---------- ENTRIES SHOWN ----------
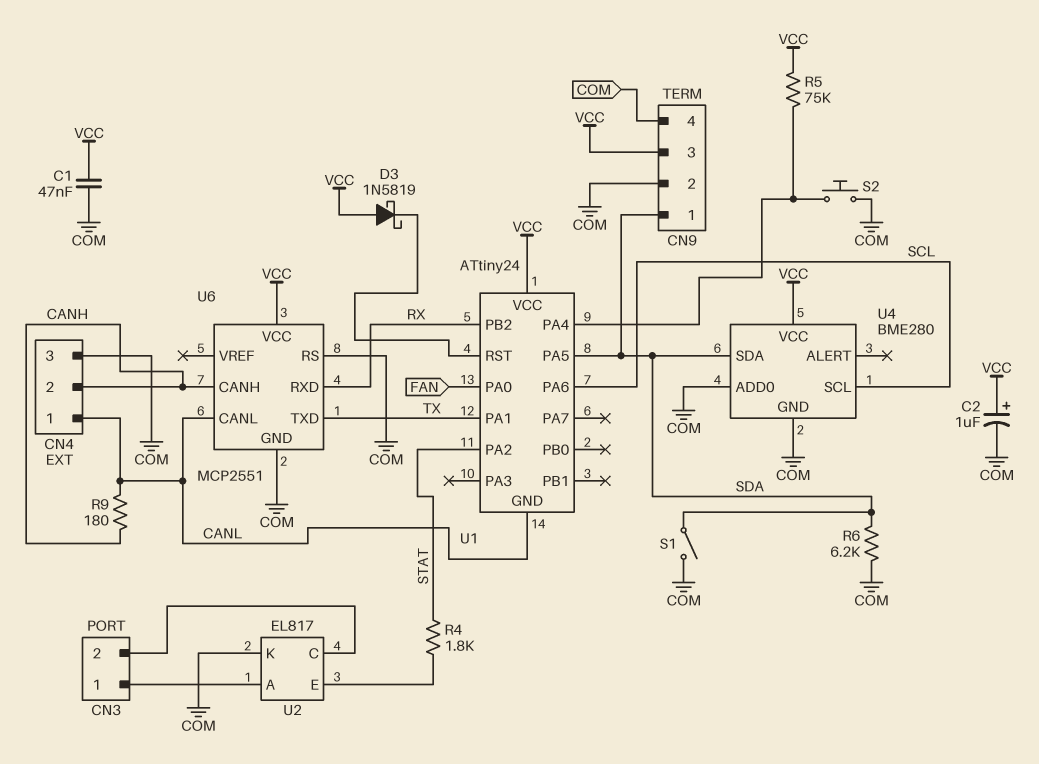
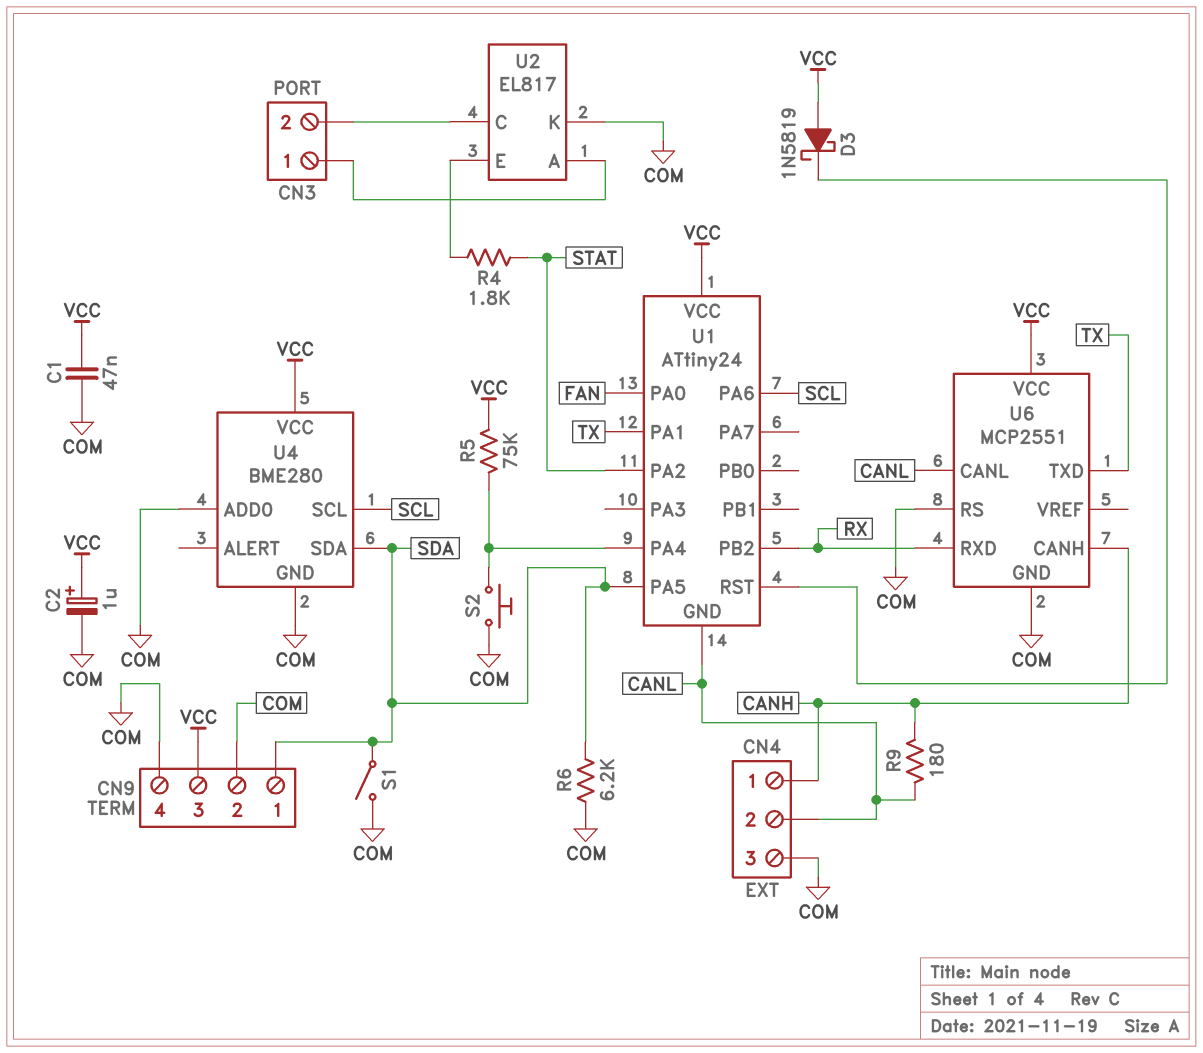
CN4 pin 1: CANL -> CANH
CN4 pin 2: CANH -> CANL

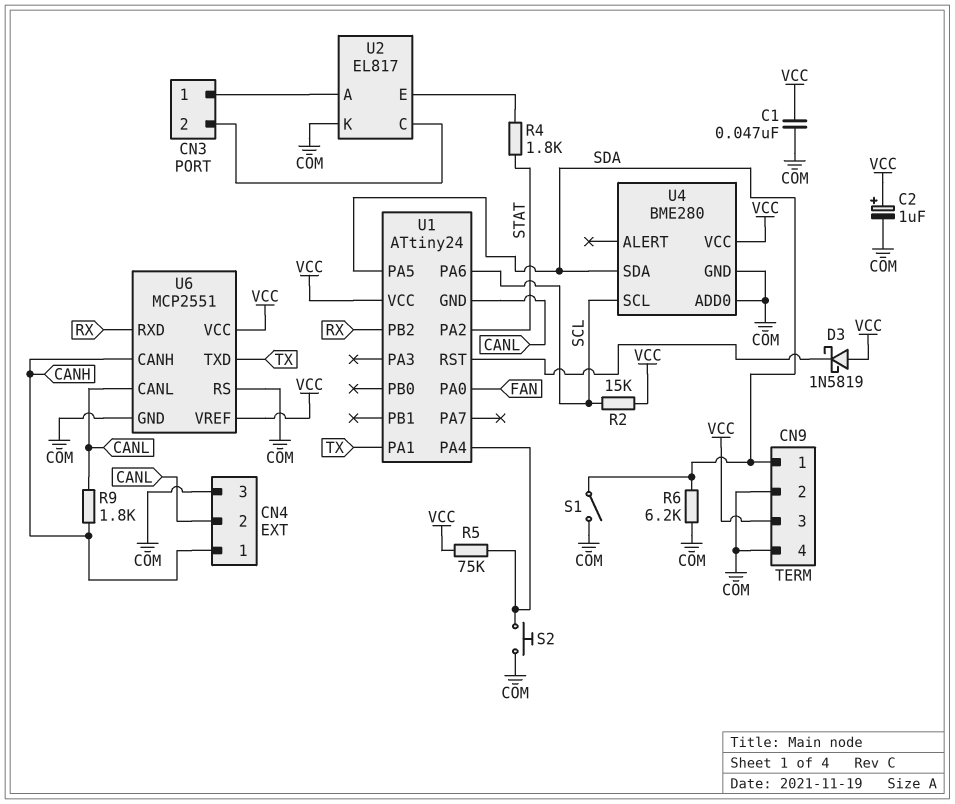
R2: none -> 15k (SCL, VCC)
R9: 180 (CANH, CANL) -> 1.8k (CANH, CANL)
U6 pin VREF: none -> VCC

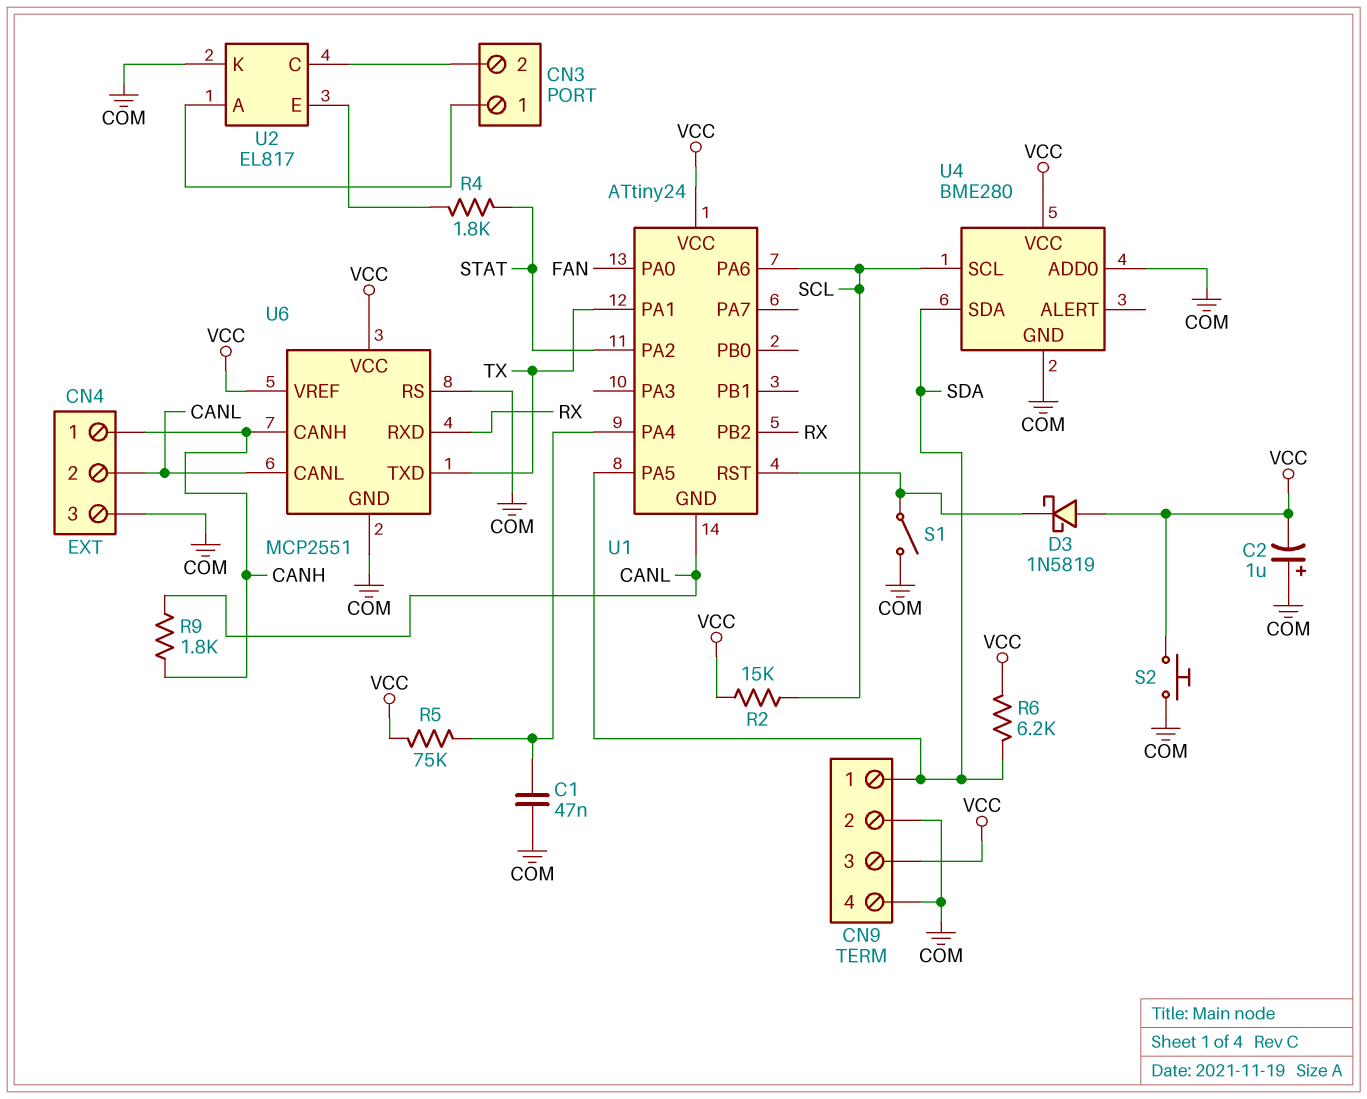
C1: 47nF (COM, VCC) -> 47nF (COM, U1/PA4)
C2: 1uF (plus VCC, minus COM) -> 1uF (plus COM, minus VCC)
R6: 6.2k (COM, SDA) -> 6.2k (SDA, VCC)
S1: switch (COM, SDA) -> switch (COM, U1/RST)
S2: button (COM, U1/PA4) -> button (COM, VCC)

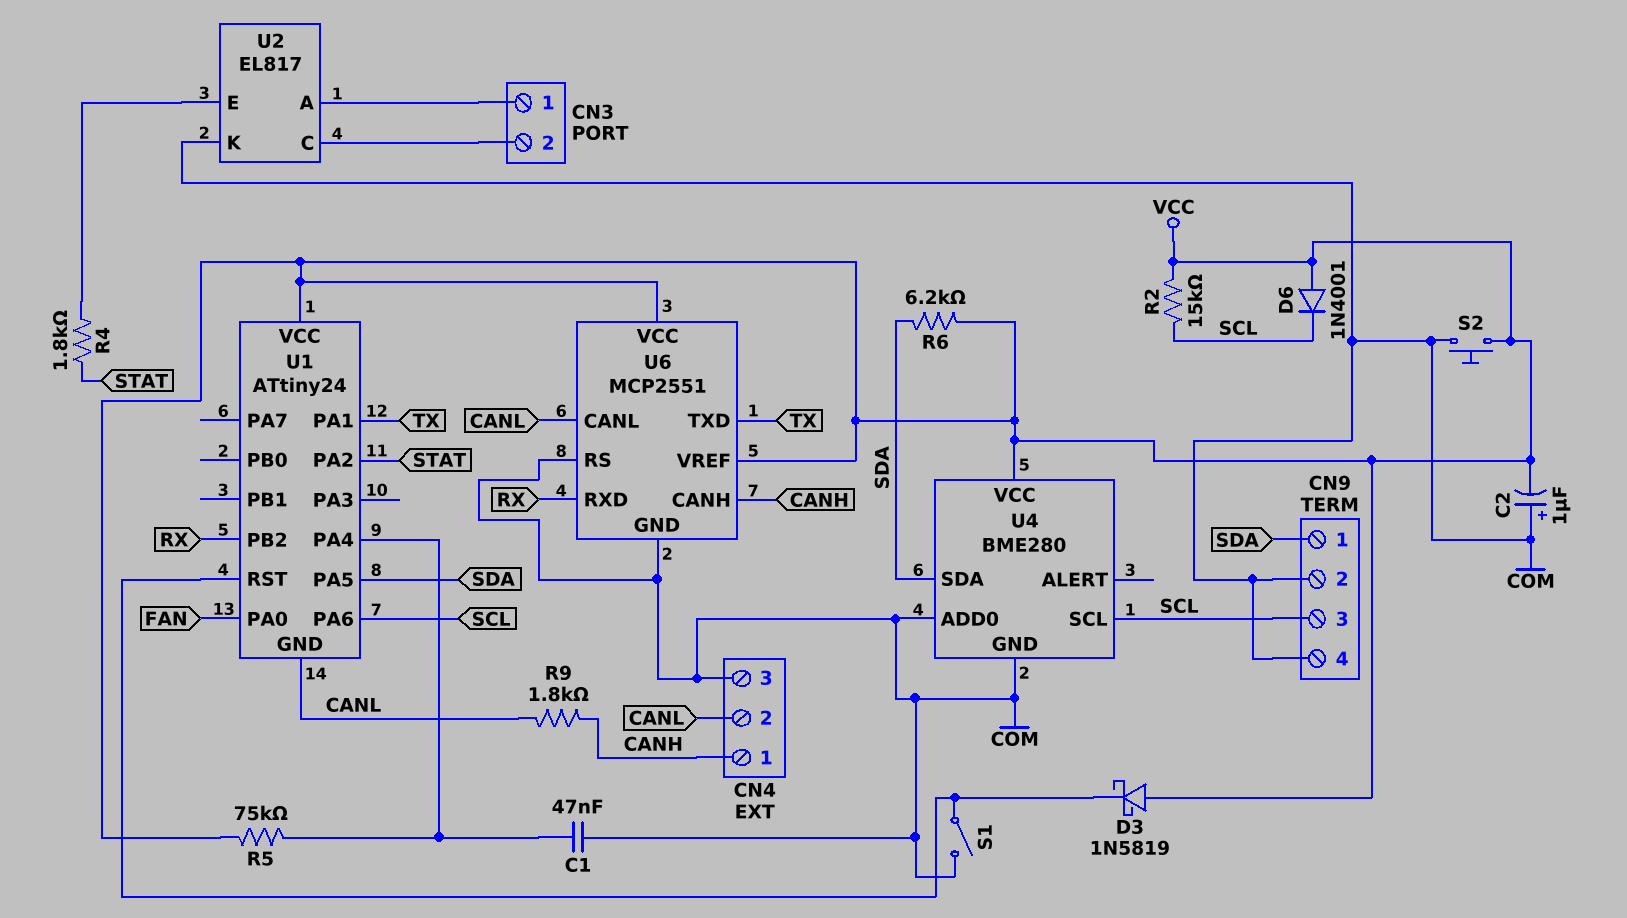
CN9 pin 3: VCC -> SCL
D6: none -> diode 1N4001 (A VCC, K SCL)

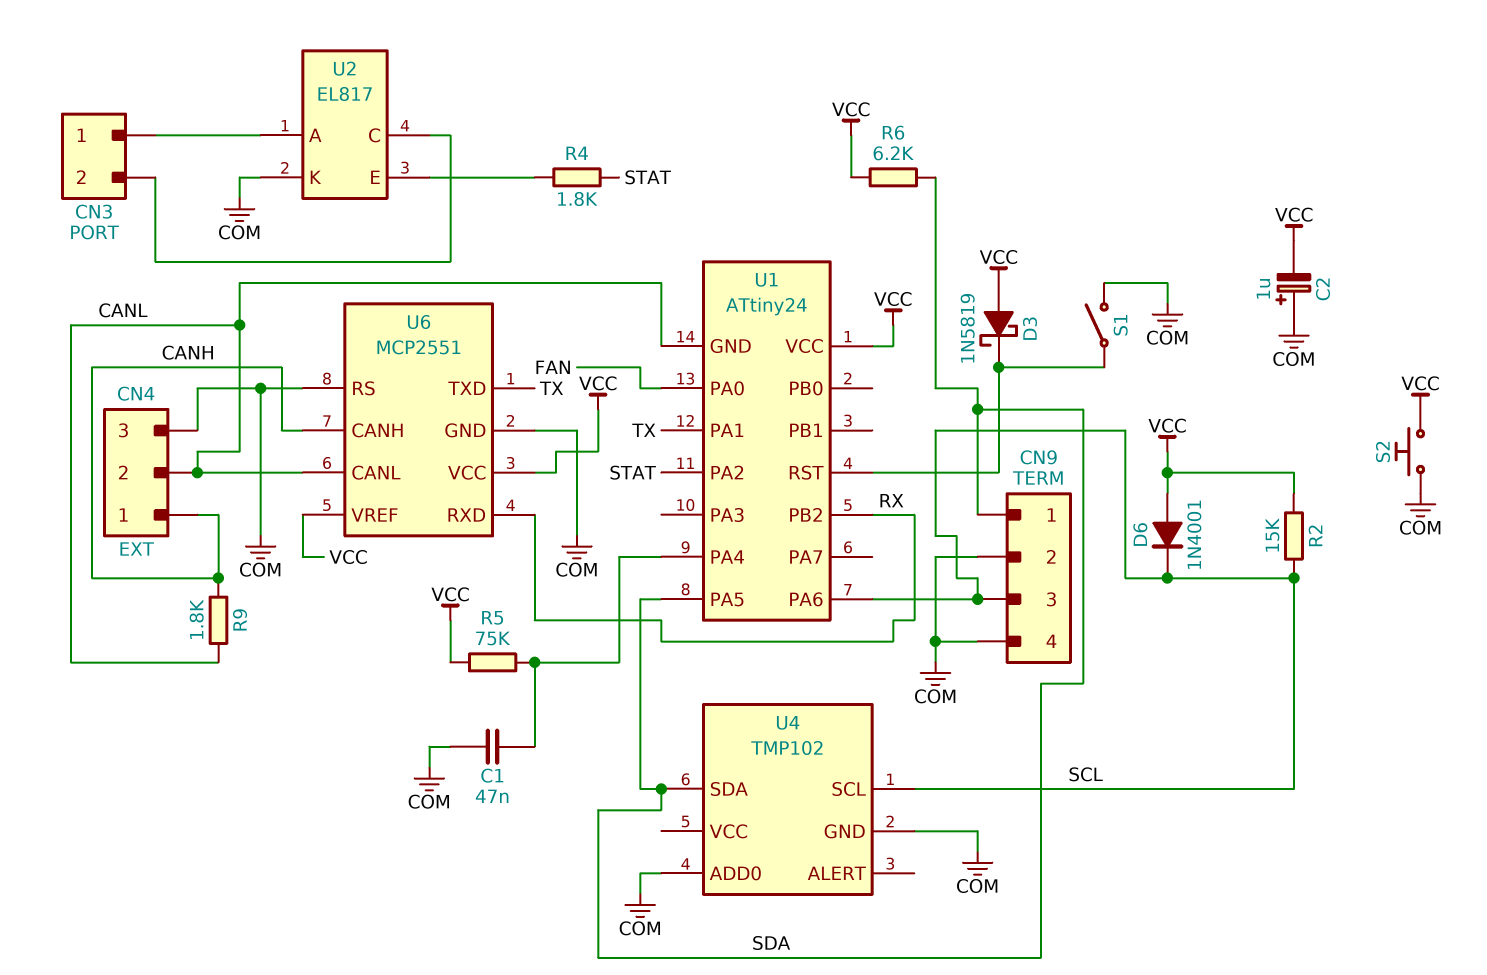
U4: BME280 -> TMP102
U4 pin VCC: VCC -> none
----------
__ABOUT THIS TASK__. All lines from the one containing "C2: 1uF (plus" through the end of the entries above must be given again exactly, with every picture omitted.

__RESULT OF THIS TASK__.
C2: 1uF (plus VCC, minus COM) -> 1uF (plus COM, minus VCC)
R6: 6.2k (COM, SDA) -> 6.2k (SDA, VCC)
S1: switch (COM, SDA) -> switch (COM, U1/RST)
S2: button (COM, U1/PA4) -> button (COM, VCC)

CN9 pin 3: VCC -> SCL
D6: none -> diode 1N4001 (A VCC, K SCL)

U4: BME280 -> TMP102
U4 pin VCC: VCC -> none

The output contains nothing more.